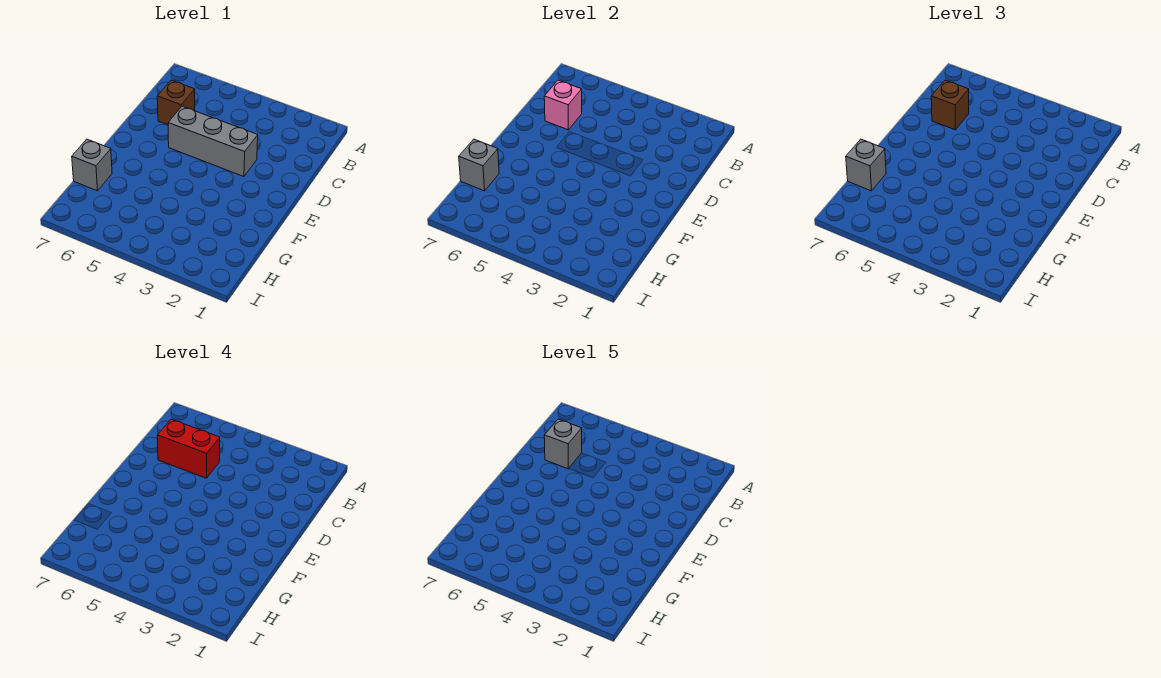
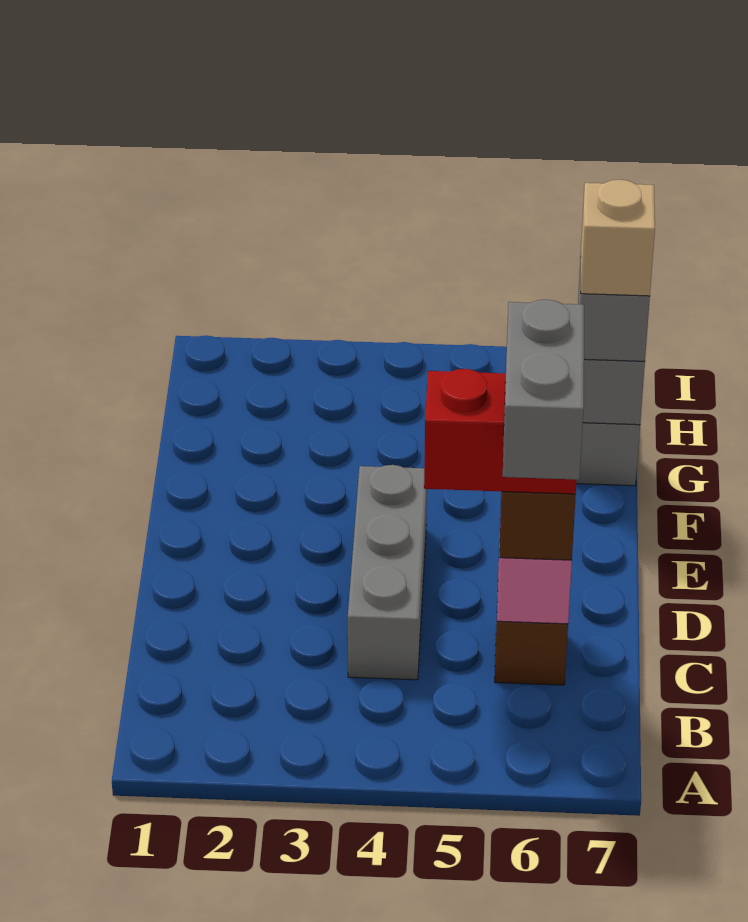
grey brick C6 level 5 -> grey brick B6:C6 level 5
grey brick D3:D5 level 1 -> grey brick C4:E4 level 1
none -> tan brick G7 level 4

════════════════

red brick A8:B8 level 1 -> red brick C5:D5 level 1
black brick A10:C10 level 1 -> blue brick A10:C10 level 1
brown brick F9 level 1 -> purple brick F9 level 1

════════════════

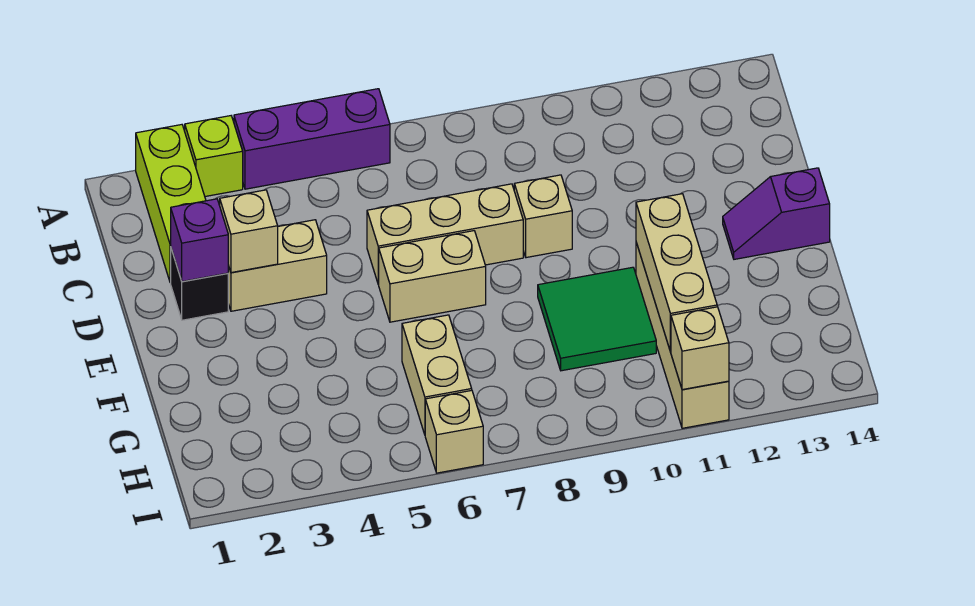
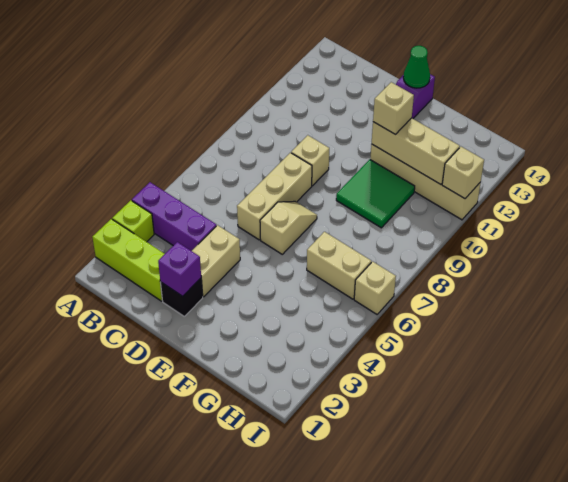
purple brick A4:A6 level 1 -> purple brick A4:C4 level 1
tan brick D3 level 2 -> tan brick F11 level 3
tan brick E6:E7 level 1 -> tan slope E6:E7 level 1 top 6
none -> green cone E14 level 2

════════════════

WHAT YOU WILL DO:
Copy out each line of the material above that holds the word "brick".

OUTPUT:
grey brick C6 level 5 -> grey brick B6:C6 level 5
grey brick D3:D5 level 1 -> grey brick C4:E4 level 1
none -> tan brick G7 level 4
red brick A8:B8 level 1 -> red brick C5:D5 level 1
black brick A10:C10 level 1 -> blue brick A10:C10 level 1
brown brick F9 level 1 -> purple brick F9 level 1
purple brick A4:A6 level 1 -> purple brick A4:C4 level 1
tan brick D3 level 2 -> tan brick F11 level 3
tan brick E6:E7 level 1 -> tan slope E6:E7 level 1 top 6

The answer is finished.